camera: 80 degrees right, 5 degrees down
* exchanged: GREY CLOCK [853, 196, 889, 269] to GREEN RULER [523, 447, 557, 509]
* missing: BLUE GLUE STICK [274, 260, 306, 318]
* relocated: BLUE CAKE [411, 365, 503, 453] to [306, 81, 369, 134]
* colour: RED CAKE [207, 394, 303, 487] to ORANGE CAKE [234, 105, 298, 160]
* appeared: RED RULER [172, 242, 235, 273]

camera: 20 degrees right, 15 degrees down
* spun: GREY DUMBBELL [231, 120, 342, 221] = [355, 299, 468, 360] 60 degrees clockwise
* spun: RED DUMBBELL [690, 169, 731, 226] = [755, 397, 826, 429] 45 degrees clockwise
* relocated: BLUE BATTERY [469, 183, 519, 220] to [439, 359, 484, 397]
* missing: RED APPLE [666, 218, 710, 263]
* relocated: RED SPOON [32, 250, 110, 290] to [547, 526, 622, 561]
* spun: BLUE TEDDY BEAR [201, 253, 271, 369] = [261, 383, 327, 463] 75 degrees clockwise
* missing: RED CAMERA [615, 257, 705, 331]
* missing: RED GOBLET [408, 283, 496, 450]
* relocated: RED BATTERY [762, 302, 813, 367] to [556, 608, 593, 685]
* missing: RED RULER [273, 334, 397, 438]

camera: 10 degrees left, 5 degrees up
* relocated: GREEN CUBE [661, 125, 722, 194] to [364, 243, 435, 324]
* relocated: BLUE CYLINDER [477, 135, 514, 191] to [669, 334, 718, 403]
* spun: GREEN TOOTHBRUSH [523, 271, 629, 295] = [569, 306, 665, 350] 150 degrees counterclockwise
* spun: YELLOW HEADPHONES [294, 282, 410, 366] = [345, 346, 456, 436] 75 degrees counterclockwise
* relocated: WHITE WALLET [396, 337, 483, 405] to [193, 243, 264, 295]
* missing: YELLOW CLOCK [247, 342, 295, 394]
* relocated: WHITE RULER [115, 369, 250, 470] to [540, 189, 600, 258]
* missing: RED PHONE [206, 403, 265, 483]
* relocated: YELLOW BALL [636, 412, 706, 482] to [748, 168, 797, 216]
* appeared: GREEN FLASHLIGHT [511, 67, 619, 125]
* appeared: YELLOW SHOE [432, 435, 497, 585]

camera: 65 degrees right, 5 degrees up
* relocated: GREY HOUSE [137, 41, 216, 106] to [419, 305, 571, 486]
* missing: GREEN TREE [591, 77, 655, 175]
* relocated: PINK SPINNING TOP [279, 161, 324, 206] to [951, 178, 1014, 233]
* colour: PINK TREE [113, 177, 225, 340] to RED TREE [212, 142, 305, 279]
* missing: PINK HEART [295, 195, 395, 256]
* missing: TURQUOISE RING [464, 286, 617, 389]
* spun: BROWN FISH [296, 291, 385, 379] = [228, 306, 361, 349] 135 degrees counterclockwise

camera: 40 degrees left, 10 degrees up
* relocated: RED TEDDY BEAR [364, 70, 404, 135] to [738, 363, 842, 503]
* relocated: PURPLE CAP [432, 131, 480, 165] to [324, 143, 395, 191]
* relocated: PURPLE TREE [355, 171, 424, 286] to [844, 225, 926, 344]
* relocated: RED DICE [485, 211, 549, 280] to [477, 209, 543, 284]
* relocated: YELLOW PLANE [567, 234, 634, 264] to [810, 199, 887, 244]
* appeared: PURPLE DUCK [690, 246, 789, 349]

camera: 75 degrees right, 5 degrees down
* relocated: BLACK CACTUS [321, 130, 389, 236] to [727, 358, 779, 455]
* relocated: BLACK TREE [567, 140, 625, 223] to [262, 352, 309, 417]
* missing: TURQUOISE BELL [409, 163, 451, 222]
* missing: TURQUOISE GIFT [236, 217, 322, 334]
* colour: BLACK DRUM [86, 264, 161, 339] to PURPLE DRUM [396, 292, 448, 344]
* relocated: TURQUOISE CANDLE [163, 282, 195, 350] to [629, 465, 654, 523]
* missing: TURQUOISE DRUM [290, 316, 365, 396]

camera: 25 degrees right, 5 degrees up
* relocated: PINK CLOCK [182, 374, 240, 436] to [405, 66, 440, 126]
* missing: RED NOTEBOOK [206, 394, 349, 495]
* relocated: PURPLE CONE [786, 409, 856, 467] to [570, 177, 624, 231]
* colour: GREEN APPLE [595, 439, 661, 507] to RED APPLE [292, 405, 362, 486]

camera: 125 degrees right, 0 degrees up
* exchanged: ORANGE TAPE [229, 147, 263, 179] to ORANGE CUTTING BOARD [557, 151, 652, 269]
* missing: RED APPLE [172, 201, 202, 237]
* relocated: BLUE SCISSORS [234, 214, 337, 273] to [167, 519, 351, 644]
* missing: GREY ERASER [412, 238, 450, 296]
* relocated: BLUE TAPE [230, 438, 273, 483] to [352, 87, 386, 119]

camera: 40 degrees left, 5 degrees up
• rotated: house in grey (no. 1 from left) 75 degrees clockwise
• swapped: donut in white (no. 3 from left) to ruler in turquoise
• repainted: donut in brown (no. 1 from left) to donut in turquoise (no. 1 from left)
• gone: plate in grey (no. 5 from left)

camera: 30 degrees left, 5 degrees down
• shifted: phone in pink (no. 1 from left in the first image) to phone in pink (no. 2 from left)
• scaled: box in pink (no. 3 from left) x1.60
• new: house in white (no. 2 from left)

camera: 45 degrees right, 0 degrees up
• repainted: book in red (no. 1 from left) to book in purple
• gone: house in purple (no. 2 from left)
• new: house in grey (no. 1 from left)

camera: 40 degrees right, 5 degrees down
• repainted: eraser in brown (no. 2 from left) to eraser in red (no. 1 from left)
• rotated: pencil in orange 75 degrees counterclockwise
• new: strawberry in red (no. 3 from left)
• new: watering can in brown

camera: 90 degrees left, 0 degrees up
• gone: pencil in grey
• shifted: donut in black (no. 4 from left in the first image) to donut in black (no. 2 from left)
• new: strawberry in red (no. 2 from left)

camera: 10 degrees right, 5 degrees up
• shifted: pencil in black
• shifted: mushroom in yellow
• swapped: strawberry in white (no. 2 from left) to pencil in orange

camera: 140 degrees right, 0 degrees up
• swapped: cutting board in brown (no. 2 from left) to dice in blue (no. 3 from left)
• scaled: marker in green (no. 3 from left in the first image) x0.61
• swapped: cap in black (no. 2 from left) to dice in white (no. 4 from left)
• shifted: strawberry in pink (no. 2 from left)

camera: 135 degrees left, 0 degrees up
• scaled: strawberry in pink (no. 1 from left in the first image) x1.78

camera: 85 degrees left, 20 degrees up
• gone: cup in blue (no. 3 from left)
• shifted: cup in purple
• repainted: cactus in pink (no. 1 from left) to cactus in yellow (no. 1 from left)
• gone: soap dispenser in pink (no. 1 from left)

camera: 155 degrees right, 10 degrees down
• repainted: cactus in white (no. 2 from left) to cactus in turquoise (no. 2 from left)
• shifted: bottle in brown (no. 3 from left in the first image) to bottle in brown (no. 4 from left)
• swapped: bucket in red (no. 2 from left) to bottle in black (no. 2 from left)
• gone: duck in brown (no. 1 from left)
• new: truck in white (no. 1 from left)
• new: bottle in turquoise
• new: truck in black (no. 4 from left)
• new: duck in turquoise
**********
* _What the exercise asks_: Make a copy of each line in the records that has the word "CAKE".

* _Output for this exercise_:
* relocated: BLUE CAKE [411, 365, 503, 453] to [306, 81, 369, 134]
* colour: RED CAKE [207, 394, 303, 487] to ORANGE CAKE [234, 105, 298, 160]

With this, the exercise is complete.